> **WHAT THE EXERCISE ASKS**
Using the records below, quote only the span that opens with the line containing "camera: 85 degrees left, 5 degrees up" and closes with the line containing "none -> brown boat [483,256,561,338]", exactly and inclusively.

> **MATERIAL SHOWN**
•••••

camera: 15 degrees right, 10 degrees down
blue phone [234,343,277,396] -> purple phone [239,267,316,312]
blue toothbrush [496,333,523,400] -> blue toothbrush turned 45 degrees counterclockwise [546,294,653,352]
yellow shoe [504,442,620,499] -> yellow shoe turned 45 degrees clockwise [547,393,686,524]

•••••

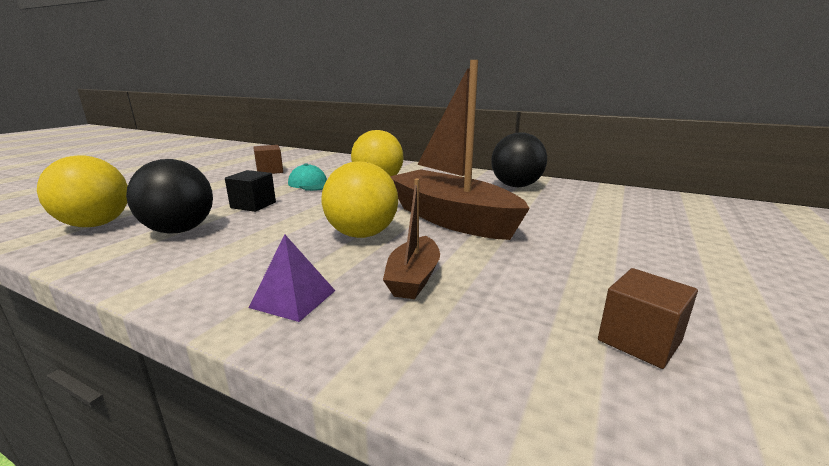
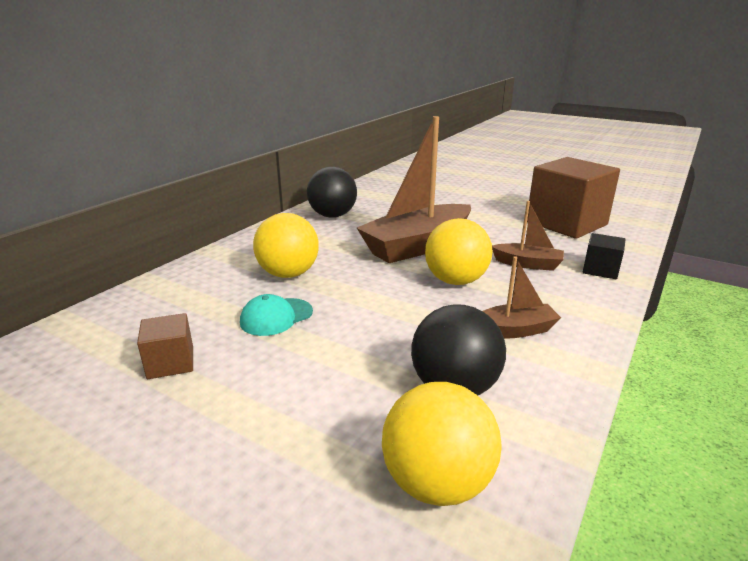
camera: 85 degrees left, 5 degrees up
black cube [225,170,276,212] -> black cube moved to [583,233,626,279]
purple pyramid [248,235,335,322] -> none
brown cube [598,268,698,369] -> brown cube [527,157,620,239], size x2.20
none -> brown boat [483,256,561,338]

•••••

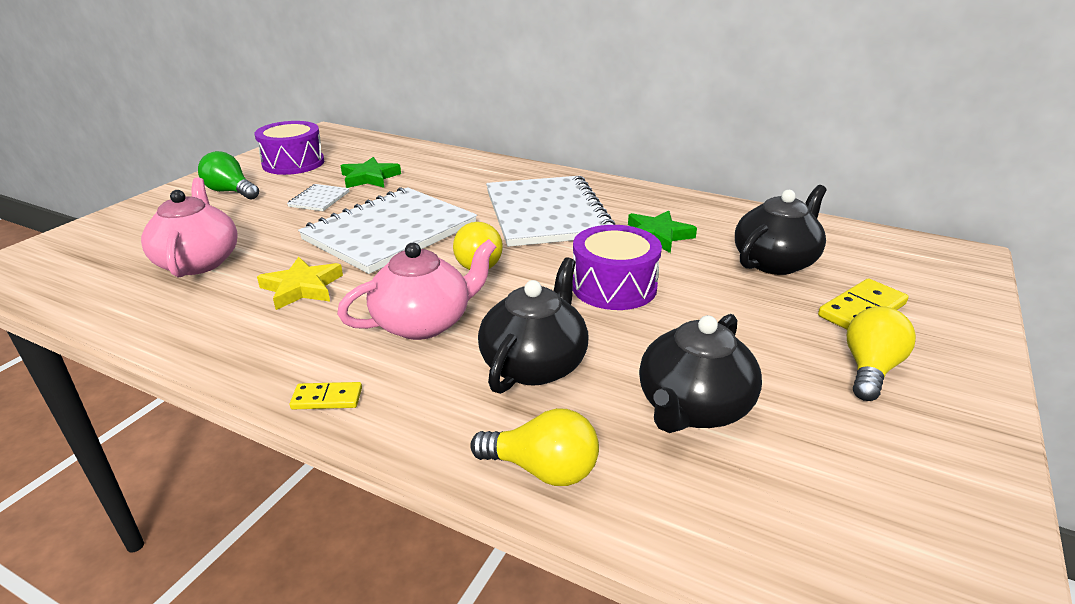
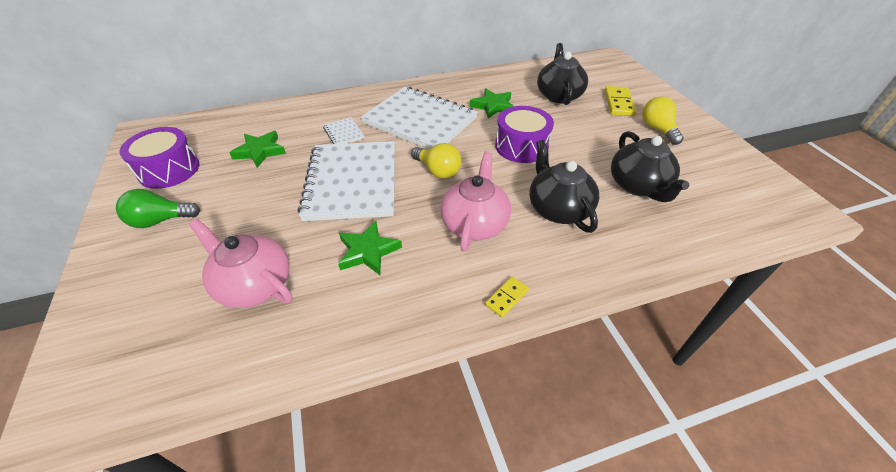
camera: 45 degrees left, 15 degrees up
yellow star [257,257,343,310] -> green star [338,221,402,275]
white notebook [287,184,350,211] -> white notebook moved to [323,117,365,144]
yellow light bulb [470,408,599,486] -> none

•••••

> **ANSWER TO THIS EXERCISE**
camera: 85 degrees left, 5 degrees up
black cube [225,170,276,212] -> black cube moved to [583,233,626,279]
purple pyramid [248,235,335,322] -> none
brown cube [598,268,698,369] -> brown cube [527,157,620,239], size x2.20
none -> brown boat [483,256,561,338]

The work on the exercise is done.